■ **Input for this task**
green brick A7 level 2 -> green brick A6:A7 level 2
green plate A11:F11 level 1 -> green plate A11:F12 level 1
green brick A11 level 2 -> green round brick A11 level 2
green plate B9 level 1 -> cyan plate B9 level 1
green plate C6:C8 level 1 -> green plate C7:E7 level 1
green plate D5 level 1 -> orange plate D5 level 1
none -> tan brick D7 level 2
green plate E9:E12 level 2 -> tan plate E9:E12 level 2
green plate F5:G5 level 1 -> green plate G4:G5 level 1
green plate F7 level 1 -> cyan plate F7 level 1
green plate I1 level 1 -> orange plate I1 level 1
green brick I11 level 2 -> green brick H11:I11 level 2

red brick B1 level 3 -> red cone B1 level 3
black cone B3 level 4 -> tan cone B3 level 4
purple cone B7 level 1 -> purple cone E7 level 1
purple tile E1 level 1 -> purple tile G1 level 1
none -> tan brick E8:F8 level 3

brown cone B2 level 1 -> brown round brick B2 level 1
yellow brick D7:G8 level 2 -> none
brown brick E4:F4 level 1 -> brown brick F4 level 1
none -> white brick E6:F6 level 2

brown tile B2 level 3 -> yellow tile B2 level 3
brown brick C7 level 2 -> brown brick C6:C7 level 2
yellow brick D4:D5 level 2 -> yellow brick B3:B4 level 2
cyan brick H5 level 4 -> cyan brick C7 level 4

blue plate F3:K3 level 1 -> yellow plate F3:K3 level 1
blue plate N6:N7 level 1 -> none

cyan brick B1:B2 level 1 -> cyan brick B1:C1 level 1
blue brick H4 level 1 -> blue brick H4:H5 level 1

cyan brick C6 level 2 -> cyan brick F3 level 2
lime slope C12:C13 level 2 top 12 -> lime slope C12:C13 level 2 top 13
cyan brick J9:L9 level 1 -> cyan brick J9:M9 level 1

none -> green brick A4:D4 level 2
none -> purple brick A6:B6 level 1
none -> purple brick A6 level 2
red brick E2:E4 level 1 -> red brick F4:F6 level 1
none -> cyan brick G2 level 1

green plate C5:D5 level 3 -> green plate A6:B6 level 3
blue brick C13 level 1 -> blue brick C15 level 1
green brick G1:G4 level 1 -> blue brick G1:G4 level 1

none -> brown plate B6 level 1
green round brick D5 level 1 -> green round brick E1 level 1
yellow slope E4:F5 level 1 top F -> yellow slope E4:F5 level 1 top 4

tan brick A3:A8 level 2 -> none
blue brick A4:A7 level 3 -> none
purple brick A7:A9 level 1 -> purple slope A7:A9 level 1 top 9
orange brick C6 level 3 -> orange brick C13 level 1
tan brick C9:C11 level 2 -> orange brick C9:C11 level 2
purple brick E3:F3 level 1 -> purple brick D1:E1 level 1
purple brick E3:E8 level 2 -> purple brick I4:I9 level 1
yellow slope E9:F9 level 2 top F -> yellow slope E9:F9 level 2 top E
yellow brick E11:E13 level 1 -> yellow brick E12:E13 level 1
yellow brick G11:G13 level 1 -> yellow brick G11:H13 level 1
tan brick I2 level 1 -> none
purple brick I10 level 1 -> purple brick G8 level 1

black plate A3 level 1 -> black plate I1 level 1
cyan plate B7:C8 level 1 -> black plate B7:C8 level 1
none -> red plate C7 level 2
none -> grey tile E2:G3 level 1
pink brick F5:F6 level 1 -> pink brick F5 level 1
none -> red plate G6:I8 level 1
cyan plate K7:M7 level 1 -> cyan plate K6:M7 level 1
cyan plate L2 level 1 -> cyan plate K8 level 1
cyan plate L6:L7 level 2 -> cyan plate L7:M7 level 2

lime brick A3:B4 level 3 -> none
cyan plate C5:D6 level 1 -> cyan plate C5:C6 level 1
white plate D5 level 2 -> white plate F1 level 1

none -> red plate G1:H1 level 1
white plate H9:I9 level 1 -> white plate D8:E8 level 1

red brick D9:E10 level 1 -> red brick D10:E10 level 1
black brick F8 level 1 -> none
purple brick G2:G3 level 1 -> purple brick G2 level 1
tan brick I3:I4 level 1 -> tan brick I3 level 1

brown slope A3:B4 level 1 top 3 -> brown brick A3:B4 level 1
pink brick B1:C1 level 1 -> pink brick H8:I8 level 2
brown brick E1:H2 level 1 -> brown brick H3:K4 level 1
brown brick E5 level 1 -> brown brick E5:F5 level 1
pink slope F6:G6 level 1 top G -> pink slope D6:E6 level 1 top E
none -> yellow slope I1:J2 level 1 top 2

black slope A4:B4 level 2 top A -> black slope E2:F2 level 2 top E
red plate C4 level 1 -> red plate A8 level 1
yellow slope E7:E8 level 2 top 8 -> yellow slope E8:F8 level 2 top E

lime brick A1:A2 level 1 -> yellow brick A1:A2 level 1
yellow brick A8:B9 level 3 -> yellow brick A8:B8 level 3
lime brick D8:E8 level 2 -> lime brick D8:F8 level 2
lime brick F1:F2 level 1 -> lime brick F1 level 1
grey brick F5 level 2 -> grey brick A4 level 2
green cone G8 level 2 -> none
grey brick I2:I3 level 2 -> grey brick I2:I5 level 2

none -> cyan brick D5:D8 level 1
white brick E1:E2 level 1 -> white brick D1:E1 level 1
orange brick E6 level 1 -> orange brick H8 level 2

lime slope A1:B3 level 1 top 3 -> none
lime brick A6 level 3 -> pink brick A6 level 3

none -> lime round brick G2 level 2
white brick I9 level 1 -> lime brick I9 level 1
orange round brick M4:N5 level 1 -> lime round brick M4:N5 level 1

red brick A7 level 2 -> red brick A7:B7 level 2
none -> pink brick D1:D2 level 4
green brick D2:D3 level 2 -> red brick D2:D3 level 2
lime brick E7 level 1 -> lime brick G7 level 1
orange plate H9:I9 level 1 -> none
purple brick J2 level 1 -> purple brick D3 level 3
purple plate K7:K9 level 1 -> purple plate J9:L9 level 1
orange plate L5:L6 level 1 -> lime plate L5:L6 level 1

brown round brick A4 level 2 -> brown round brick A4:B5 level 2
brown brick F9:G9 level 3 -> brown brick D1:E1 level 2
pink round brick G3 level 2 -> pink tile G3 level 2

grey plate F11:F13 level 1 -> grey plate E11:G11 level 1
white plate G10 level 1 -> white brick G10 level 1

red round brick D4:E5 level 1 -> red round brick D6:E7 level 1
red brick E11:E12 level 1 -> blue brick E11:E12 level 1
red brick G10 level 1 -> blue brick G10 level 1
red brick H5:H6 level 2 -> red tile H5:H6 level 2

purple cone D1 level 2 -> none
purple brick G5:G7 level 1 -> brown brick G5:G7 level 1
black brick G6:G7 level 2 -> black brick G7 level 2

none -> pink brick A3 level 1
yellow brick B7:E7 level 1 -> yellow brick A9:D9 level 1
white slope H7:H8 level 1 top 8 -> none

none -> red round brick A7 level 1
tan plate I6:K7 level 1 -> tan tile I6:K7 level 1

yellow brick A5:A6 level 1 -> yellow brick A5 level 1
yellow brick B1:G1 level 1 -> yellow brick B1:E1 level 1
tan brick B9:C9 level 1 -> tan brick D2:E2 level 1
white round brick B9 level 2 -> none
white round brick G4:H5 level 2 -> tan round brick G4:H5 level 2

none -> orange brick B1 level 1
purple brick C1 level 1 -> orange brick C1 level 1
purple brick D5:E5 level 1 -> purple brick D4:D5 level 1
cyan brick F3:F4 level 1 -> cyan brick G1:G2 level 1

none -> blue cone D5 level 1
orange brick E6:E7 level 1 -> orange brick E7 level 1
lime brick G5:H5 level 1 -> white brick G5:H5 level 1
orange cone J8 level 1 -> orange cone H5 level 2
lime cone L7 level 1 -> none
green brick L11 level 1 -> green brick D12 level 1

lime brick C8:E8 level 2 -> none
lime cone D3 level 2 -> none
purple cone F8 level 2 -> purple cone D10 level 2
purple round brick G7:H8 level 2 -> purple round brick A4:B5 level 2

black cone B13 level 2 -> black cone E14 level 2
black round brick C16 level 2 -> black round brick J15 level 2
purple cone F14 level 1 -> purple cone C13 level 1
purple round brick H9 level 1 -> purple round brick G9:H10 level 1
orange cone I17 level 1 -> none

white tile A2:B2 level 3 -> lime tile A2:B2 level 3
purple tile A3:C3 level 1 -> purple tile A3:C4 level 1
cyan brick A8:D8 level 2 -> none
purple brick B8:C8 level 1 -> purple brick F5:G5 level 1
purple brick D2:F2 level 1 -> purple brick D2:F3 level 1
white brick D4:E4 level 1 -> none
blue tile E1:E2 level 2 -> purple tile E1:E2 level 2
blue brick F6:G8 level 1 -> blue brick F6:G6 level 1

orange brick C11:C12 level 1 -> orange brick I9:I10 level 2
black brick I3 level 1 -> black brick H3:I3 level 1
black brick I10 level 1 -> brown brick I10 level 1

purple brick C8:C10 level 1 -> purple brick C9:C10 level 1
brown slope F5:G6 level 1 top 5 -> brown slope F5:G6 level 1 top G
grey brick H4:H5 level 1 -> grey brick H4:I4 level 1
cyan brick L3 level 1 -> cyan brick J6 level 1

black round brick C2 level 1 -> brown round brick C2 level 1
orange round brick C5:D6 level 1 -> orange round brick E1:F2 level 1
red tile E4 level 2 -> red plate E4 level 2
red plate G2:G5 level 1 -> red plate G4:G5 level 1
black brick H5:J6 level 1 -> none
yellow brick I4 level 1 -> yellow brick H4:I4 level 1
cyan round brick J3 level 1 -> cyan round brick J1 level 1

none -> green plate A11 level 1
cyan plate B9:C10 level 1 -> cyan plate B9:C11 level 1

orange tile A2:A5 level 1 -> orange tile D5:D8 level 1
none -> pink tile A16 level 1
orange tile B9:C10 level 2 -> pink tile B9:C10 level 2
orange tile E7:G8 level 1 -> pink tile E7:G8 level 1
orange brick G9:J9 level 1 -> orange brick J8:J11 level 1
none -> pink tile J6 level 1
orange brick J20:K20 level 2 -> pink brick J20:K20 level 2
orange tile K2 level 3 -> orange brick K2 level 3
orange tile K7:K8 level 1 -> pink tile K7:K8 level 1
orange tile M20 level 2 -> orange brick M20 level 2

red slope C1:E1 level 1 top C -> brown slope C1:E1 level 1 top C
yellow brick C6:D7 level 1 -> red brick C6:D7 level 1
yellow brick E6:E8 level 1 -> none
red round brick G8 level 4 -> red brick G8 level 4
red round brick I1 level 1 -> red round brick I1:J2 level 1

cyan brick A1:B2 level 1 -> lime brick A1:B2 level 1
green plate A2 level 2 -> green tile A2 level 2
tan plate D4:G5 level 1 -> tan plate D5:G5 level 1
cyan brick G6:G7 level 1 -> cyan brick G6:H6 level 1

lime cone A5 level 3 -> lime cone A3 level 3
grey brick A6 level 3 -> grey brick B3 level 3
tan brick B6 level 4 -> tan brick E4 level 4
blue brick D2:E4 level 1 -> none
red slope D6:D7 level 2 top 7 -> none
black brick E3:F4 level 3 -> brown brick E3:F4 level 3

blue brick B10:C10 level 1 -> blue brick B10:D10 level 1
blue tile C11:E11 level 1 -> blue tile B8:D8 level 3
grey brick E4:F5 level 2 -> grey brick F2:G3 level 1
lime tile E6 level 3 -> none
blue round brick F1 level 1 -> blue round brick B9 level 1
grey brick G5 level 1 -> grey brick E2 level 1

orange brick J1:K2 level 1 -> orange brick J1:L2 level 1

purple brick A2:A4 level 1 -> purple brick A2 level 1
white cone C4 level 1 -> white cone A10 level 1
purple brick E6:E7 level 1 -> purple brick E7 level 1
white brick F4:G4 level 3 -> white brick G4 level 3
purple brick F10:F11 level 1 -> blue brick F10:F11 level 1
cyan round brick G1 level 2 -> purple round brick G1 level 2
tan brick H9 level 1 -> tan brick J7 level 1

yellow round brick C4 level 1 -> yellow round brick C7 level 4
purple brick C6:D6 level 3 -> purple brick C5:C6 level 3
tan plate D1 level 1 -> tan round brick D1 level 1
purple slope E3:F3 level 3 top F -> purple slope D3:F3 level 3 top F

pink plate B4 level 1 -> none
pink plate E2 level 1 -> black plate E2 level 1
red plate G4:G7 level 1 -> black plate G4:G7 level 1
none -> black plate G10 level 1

■ **Aim of the exercise**
Transcribe exactly, and only, the lines from the opening line of the records through the line containing "green plate I1".

■ **Response for this exercise**
green brick A7 level 2 -> green brick A6:A7 level 2
green plate A11:F11 level 1 -> green plate A11:F12 level 1
green brick A11 level 2 -> green round brick A11 level 2
green plate B9 level 1 -> cyan plate B9 level 1
green plate C6:C8 level 1 -> green plate C7:E7 level 1
green plate D5 level 1 -> orange plate D5 level 1
none -> tan brick D7 level 2
green plate E9:E12 level 2 -> tan plate E9:E12 level 2
green plate F5:G5 level 1 -> green plate G4:G5 level 1
green plate F7 level 1 -> cyan plate F7 level 1
green plate I1 level 1 -> orange plate I1 level 1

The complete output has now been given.